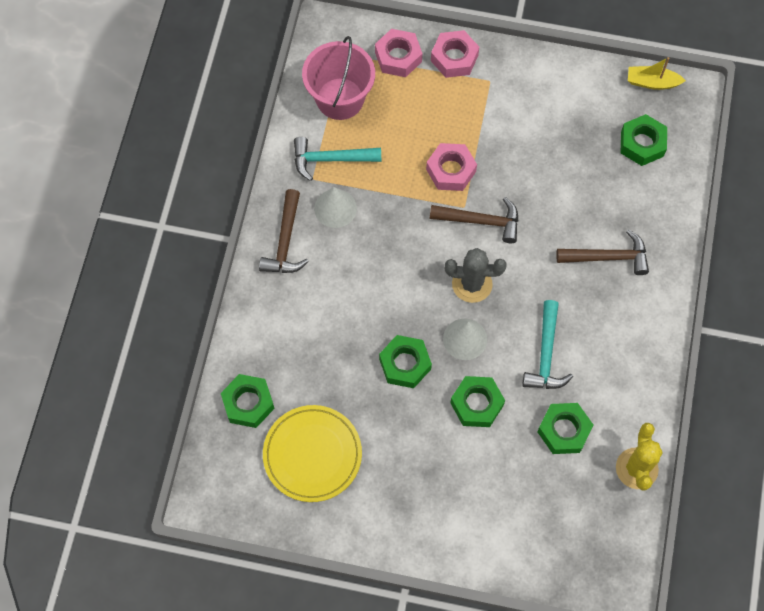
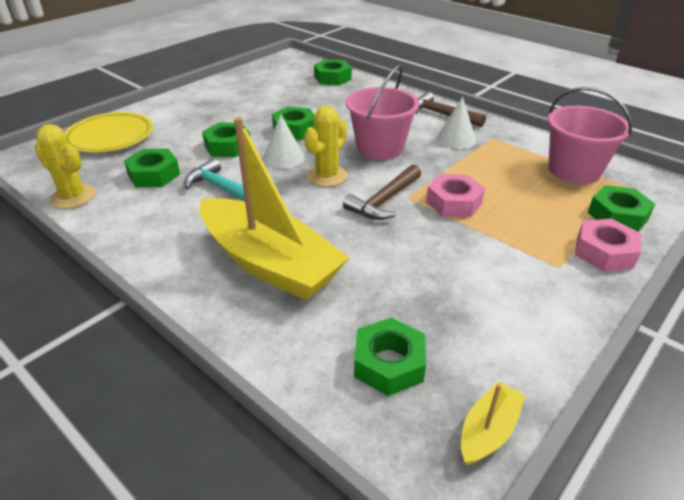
camera: 120 degrees right, 30 degrees down
(312, 454) = (274, 87): yellow plate -> yellow plate (110, 137)
(331, 159) = (507, 149): turquoise hammer -> none
(394, 266) = (380, 148): none -> pink bucket
(398, 57) = (617, 216): pink nut -> green nut
(472, 284) = (327, 176): grey cactus -> yellow cactus
(608, 257) = (269, 263): brown hammer -> yellow boat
════════════════
### WHAT THE EXERCISE ASKS
Could you reproduce all of the material exactly? Keep the pictures out of it.

### TASK SOLUTION
camera: 120 degrees right, 30 degrees down
(312, 454) = (274, 87): yellow plate -> yellow plate (110, 137)
(331, 159) = (507, 149): turquoise hammer -> none
(394, 266) = (380, 148): none -> pink bucket
(398, 57) = (617, 216): pink nut -> green nut
(472, 284) = (327, 176): grey cactus -> yellow cactus
(608, 257) = (269, 263): brown hammer -> yellow boat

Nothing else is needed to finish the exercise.